* **Given records**
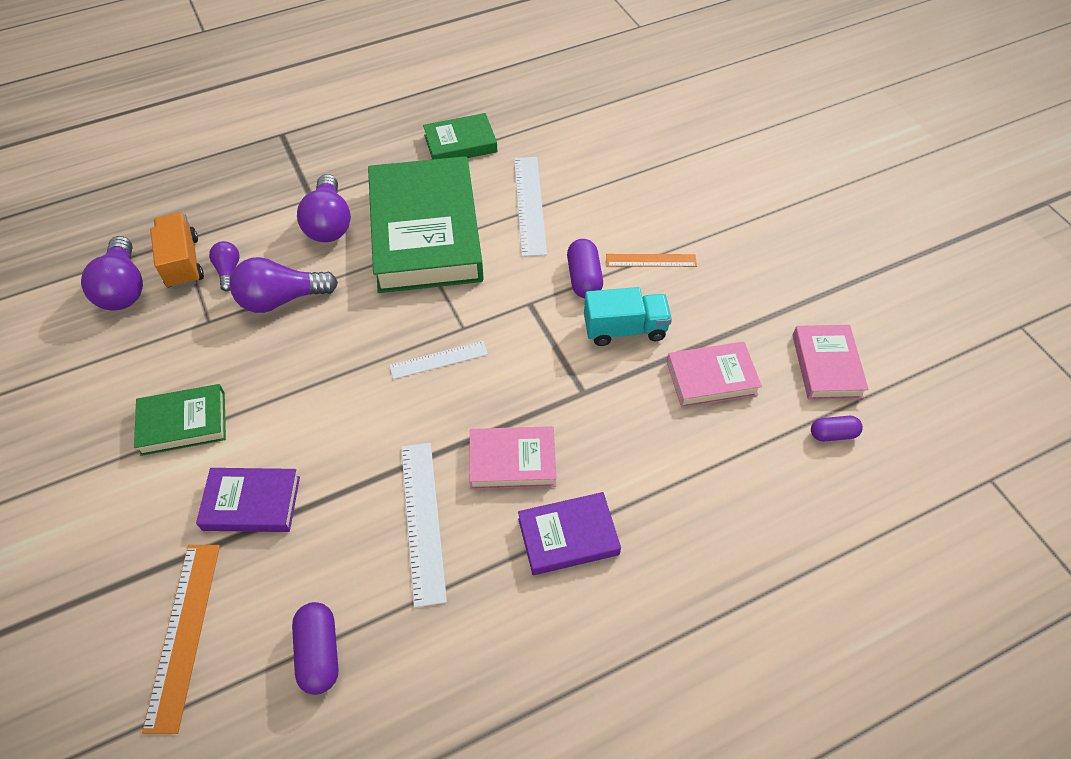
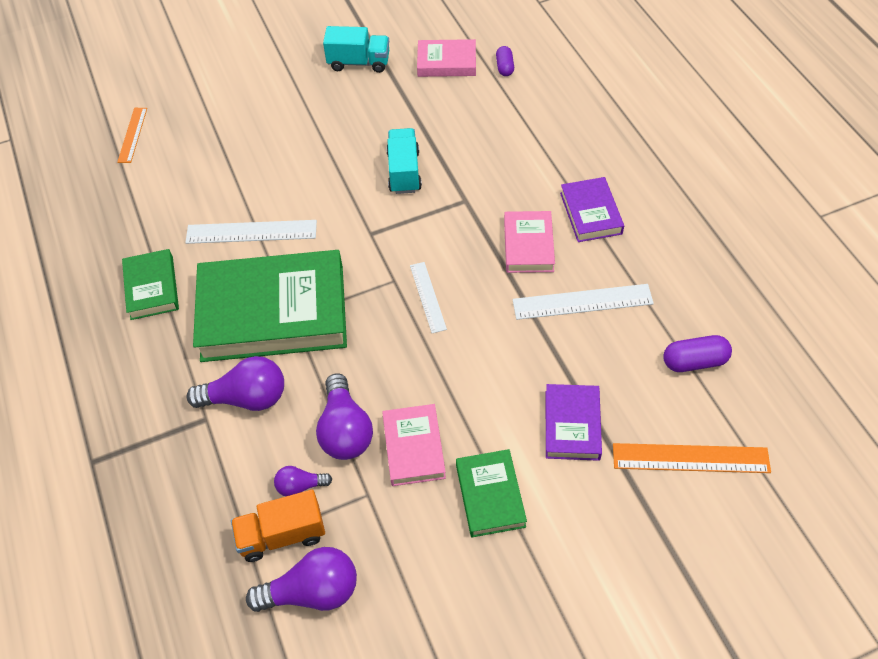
camera: 85 degrees left, 0 degrees up
(584, 278) = (347, 195): purple capsule -> none
(651, 260) = (332, 151): orange ruler -> orange ruler (132, 135)
(711, 378) = (455, 124): pink book -> pink book (414, 447)
(804, 274) = (359, 62): none -> turquoise truck

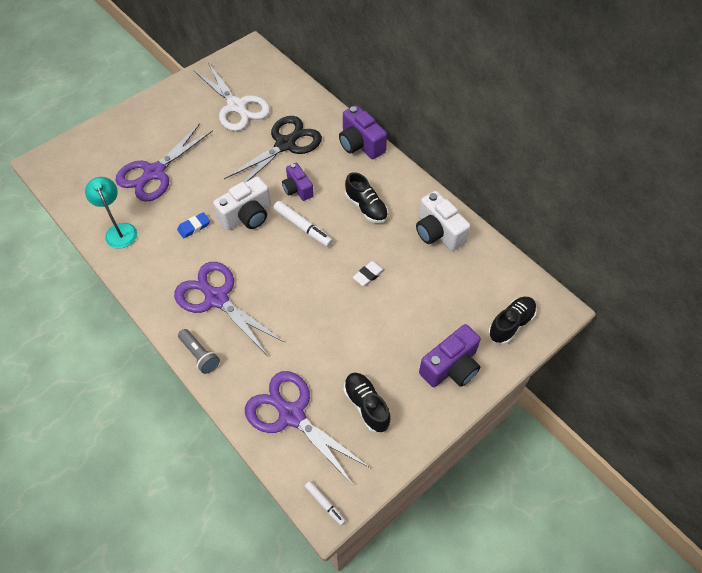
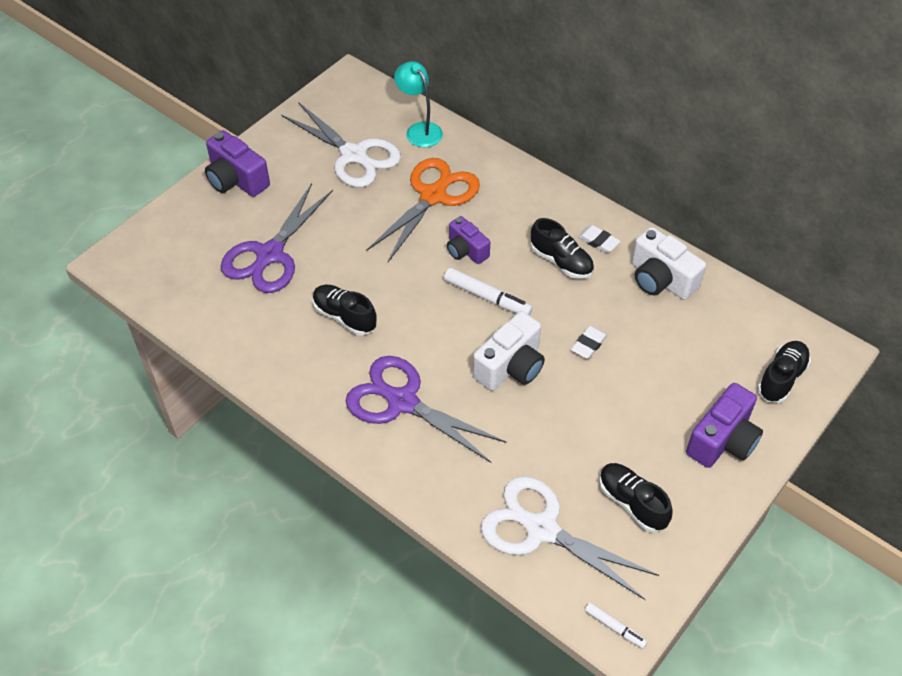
camera: 10 degrees left, 5 degrees down
(119, 230) = (246, 335): turquoise lamp -> turquoise lamp (419, 130)
(194, 227) = (344, 317): blue eraser -> black shoe
(199, 355) = (402, 475): grey flashlight -> none
(247, 215) = (410, 293): white camera -> white camera (510, 366)
(285, 144) = (433, 196): black scissors -> orange scissors
(291, 415) = (542, 529): purple scissors -> white scissors
(360, 144) = (531, 183): purple camera -> purple camera (236, 180)
(398, 196) = (598, 241): none -> white eraser

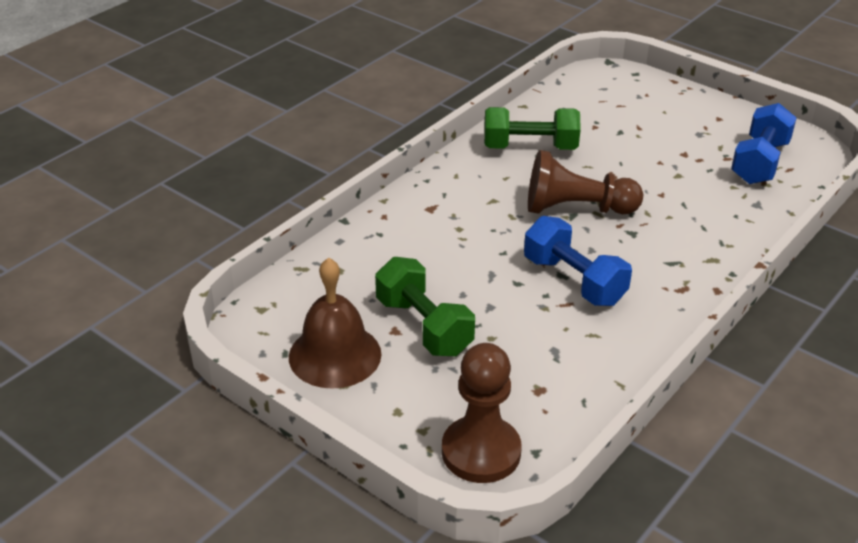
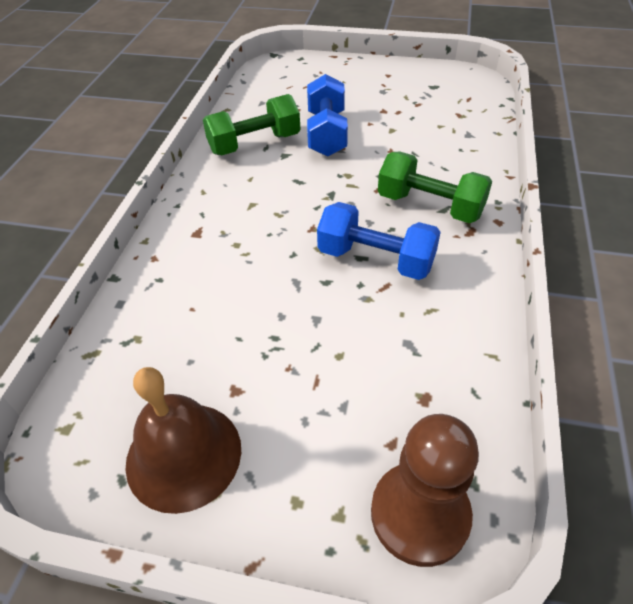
camera: 25 degrees left, 10 degrees up
(423, 326) = (263, 372): green dumbbell -> green dumbbell (430, 206)
(576, 209) = (330, 187): brown pawn -> none
(759, 162) = (444, 100): blue dumbbell -> blue dumbbell (327, 134)

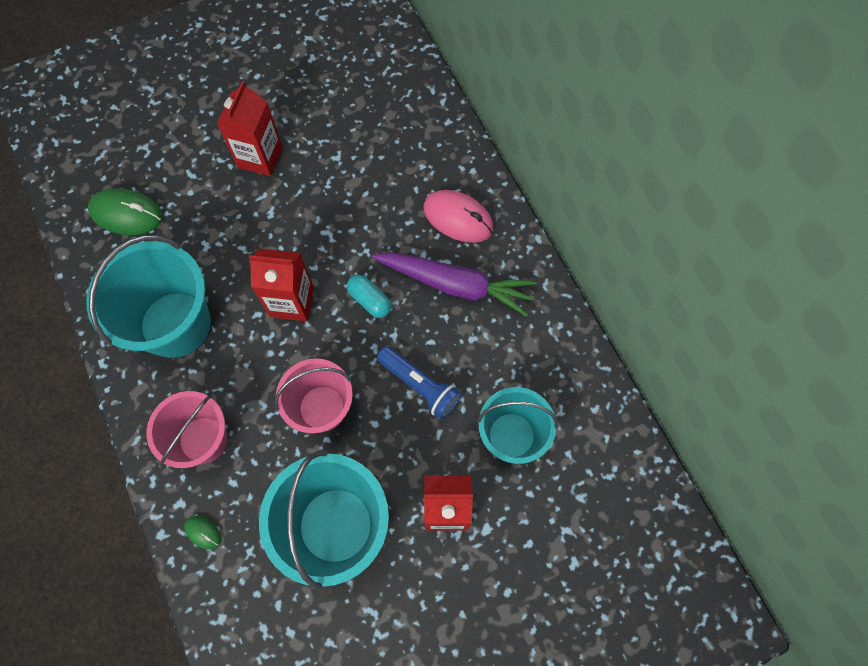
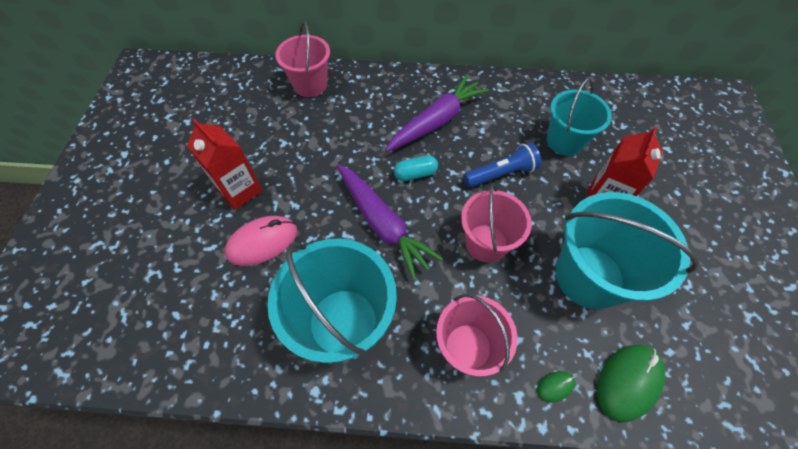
camera: 60 degrees left, 10 degrees down
(126, 214) = (203, 318): green mouse -> green mouse (628, 382)
(292, 302) = (382, 224): red carton -> purple carrot
(429, 132) = (310, 85): none -> pink bucket
(458, 218) = (387, 98): pink mouse -> pink mouse (262, 242)

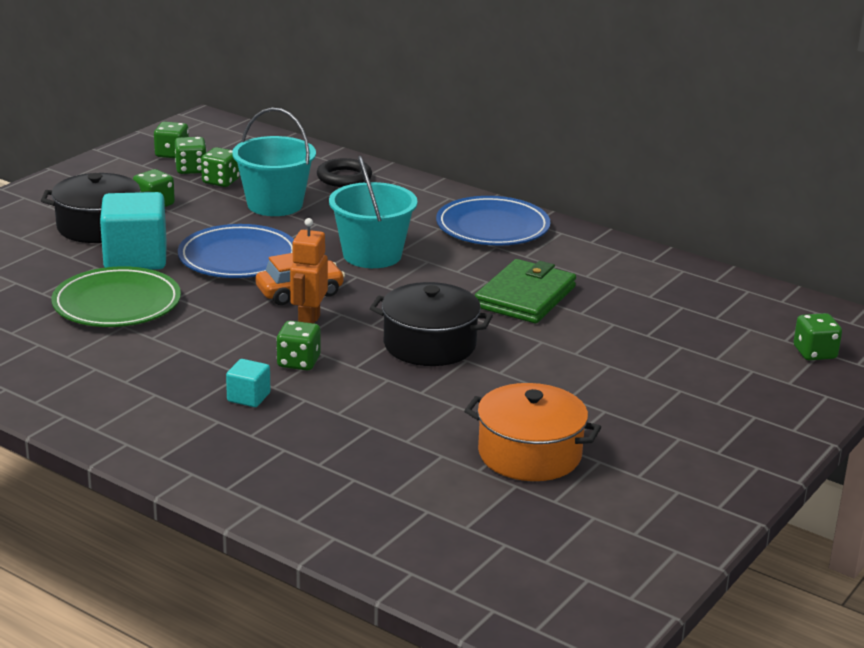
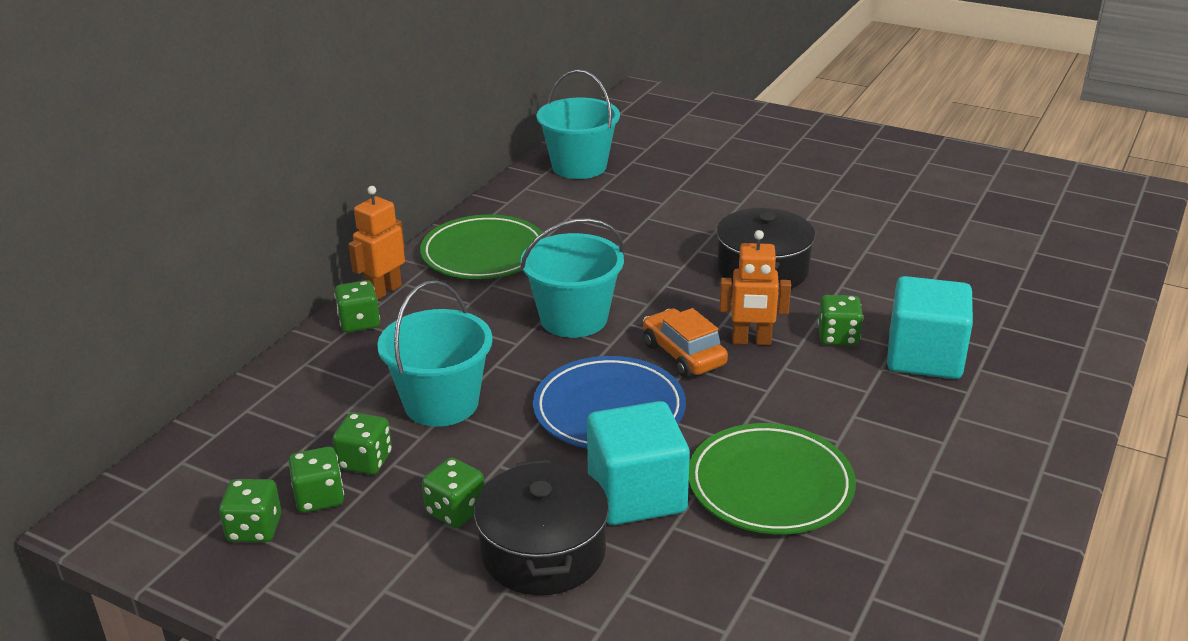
camera: 95 degrees left, 5 degrees up
(248, 397) = (924, 357): turquoise cube -> turquoise cube, size x2.07
(344, 177) = (348, 360): black ring -> none
(439, 190) = (384, 291): none -> orange robot
(492, 227) = (484, 253): blue plate -> green plate
(525, 297) = (642, 229): green wallet -> none
(529, 454) = (920, 215): orange pot -> none
(669, 279) = (579, 166): none -> turquoise bucket
(814, 353) = (691, 115): green dice -> green dice (359, 323)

* **Problem statement**
Between and including the line with "(398, 196) = (598, 241): none -> white eraser" and the line with "(292, 302) = (382, 224): red", repeat every line exactly as it appears above, with pictures left out.

* **Answer for this exercise**
(398, 196) = (598, 241): none -> white eraser

camera: 25 degrees left, 10 degrees up
(423, 326) = (263, 372): green dumbbell -> green dumbbell (430, 206)
(576, 209) = (330, 187): brown pawn -> none
(759, 162) = (444, 100): blue dumbbell -> blue dumbbell (327, 134)

camera: 60 degrees left, 10 degrees down
(126, 214) = (203, 318): green mouse -> green mouse (628, 382)
(292, 302) = (382, 224): red carton -> purple carrot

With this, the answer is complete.